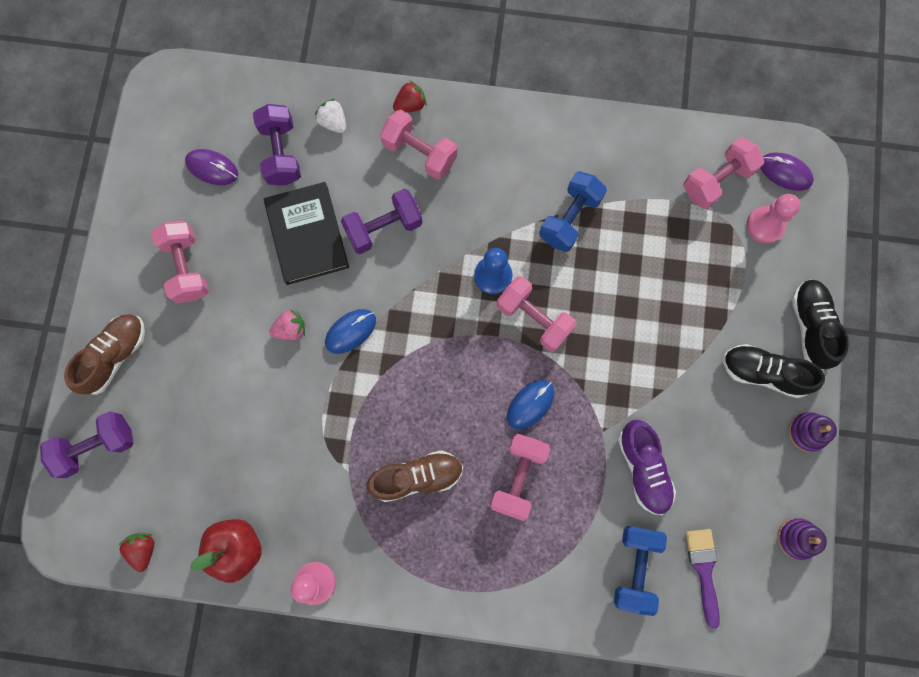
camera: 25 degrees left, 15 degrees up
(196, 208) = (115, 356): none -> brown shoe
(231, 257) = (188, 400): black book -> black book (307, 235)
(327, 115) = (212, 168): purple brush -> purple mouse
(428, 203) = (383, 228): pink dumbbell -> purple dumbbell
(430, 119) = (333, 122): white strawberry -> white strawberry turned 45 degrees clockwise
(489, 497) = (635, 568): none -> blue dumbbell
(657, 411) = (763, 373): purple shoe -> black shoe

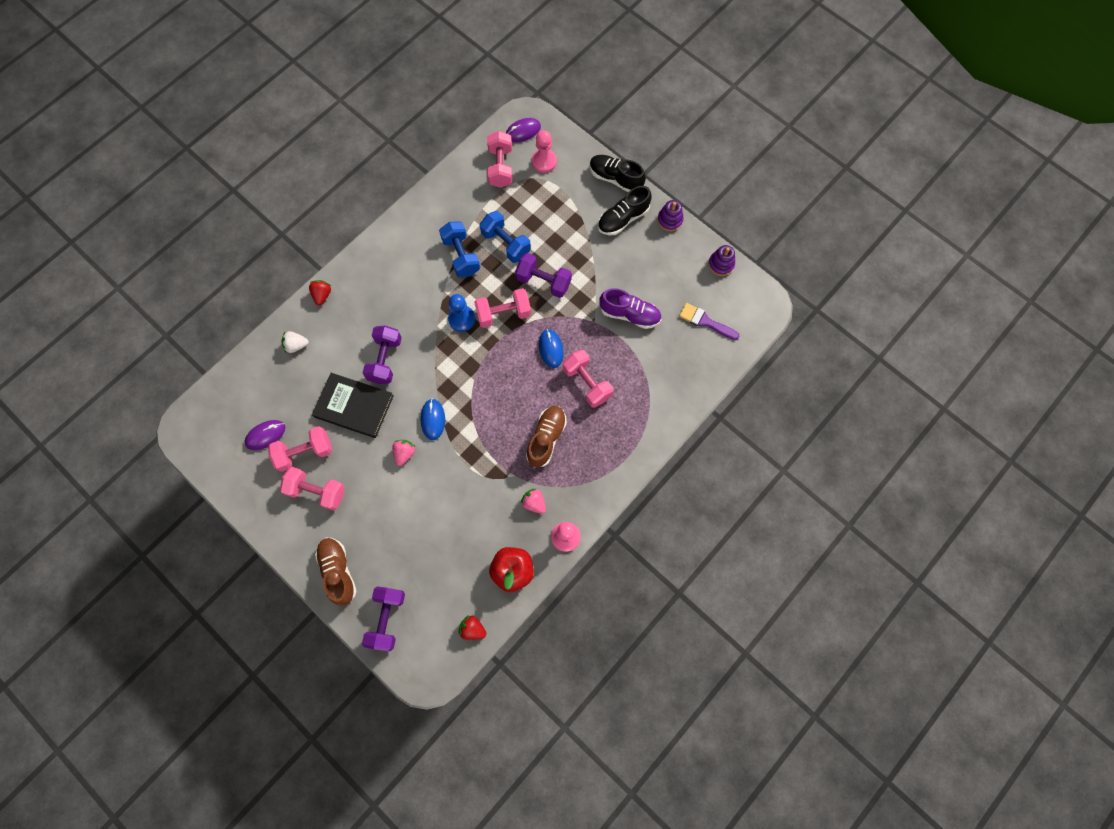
camera: 55 degrees left, 5 degrees down
(281, 153) = (290, 388): purple dumbbell -> purple dumbbell (543, 281)
(331, 517) = (534, 503): none -> pink strawberry
(419, 153) = (356, 309): pink dumbbell -> pink dumbbell (305, 452)
(635, 568) = (679, 355): blue dumbbell -> blue dumbbell (506, 243)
--------------------------------------------------
--- TASK TO CARRY OUT ---
Copy out each line of the data in which the word "degrees" appears.

--- TASK SOLUTION ---
camera: 25 degrees left, 15 degrees up
(430, 119) = (333, 122): white strawberry -> white strawberry turned 45 degrees clockwise
camera: 55 degrees left, 5 degrees down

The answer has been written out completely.